BEGIN PROVIDED MATERIAL

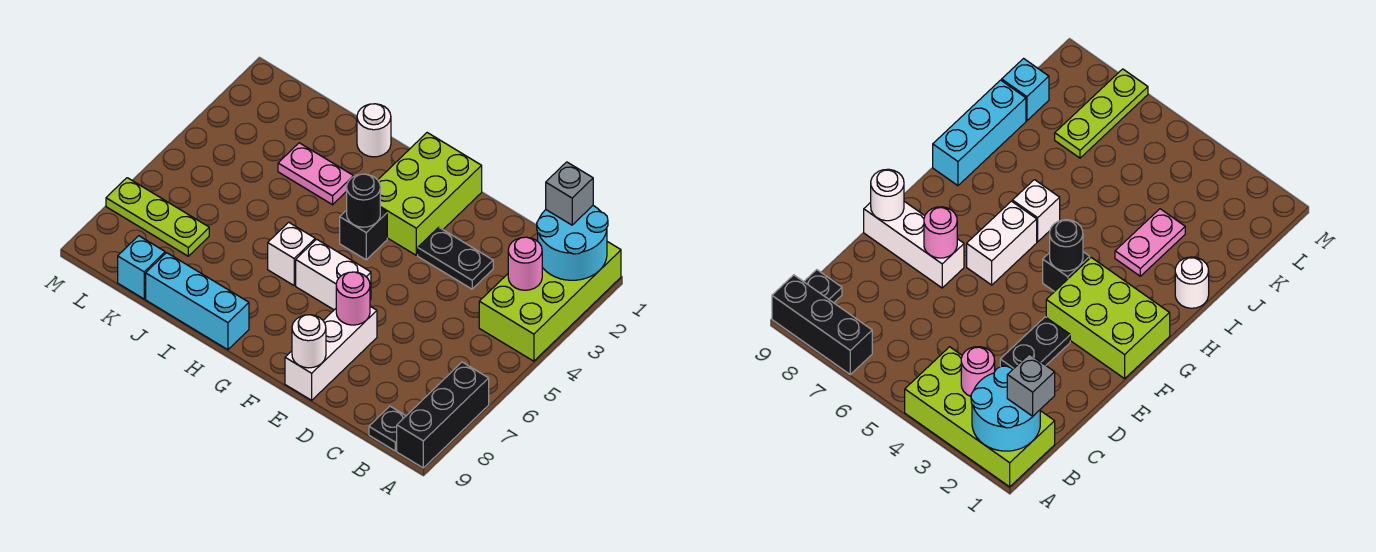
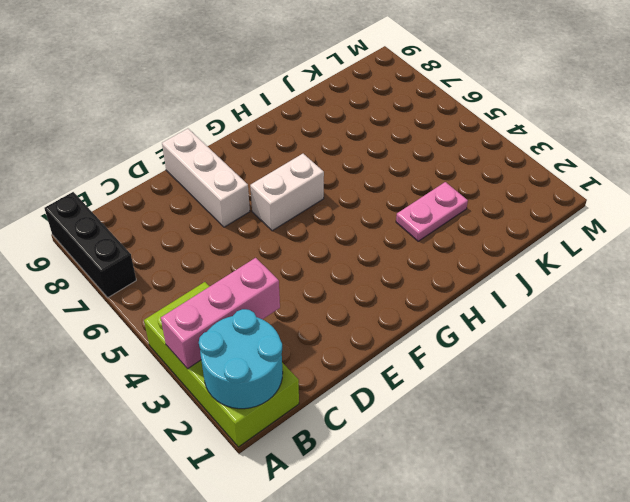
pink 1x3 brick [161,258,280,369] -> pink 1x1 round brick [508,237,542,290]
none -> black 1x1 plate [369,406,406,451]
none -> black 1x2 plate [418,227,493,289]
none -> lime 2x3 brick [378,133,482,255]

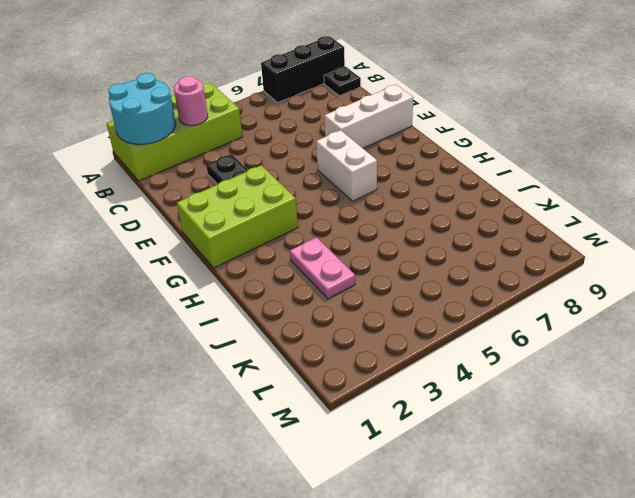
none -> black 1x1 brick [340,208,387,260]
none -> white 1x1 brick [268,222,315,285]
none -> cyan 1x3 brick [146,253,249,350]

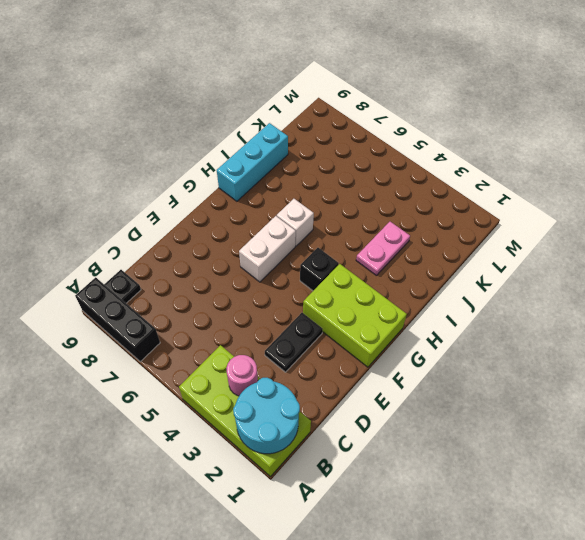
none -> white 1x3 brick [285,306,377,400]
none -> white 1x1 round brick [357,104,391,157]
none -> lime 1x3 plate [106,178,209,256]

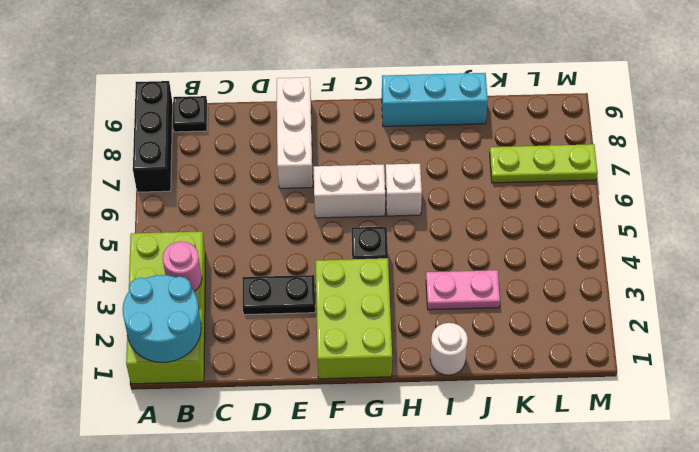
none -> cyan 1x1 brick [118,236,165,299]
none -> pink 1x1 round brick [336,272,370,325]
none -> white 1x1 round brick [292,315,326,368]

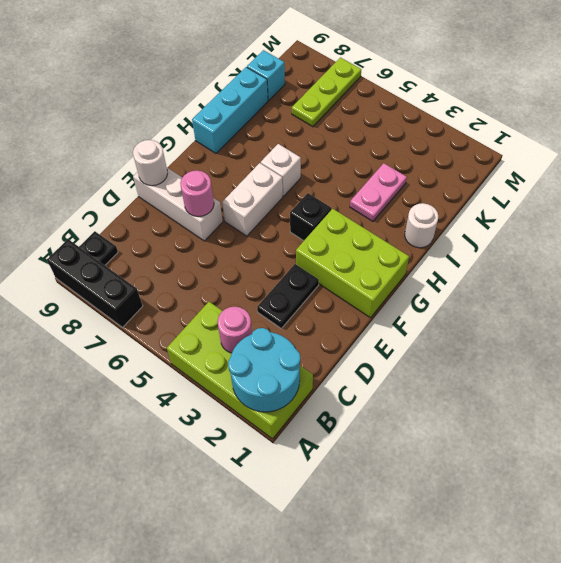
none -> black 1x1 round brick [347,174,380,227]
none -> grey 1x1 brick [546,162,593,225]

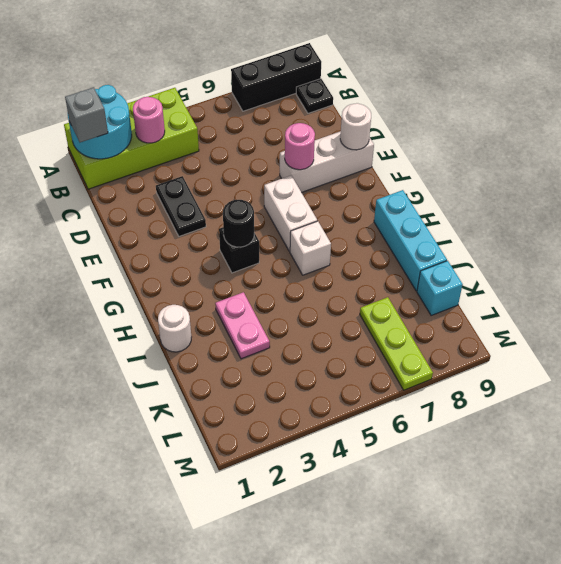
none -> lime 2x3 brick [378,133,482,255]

END PROVIDED MATERIAL

● EXERCISE OBJECTIVE
The expected output is the lines above from the one containing "none -> black 1x2 plate [418,227,493,289]" to the one containing "none -> cyan 1x1 brick [118,236,165,299]", both ends included, reproduced exactly with every picture left out.

● RESULT FOR THIS TASK
none -> black 1x2 plate [418,227,493,289]
none -> lime 2x3 brick [378,133,482,255]

none -> black 1x1 brick [340,208,387,260]
none -> white 1x1 brick [268,222,315,285]
none -> cyan 1x3 brick [146,253,249,350]

none -> white 1x3 brick [285,306,377,400]
none -> white 1x1 round brick [357,104,391,157]
none -> lime 1x3 plate [106,178,209,256]

none -> cyan 1x1 brick [118,236,165,299]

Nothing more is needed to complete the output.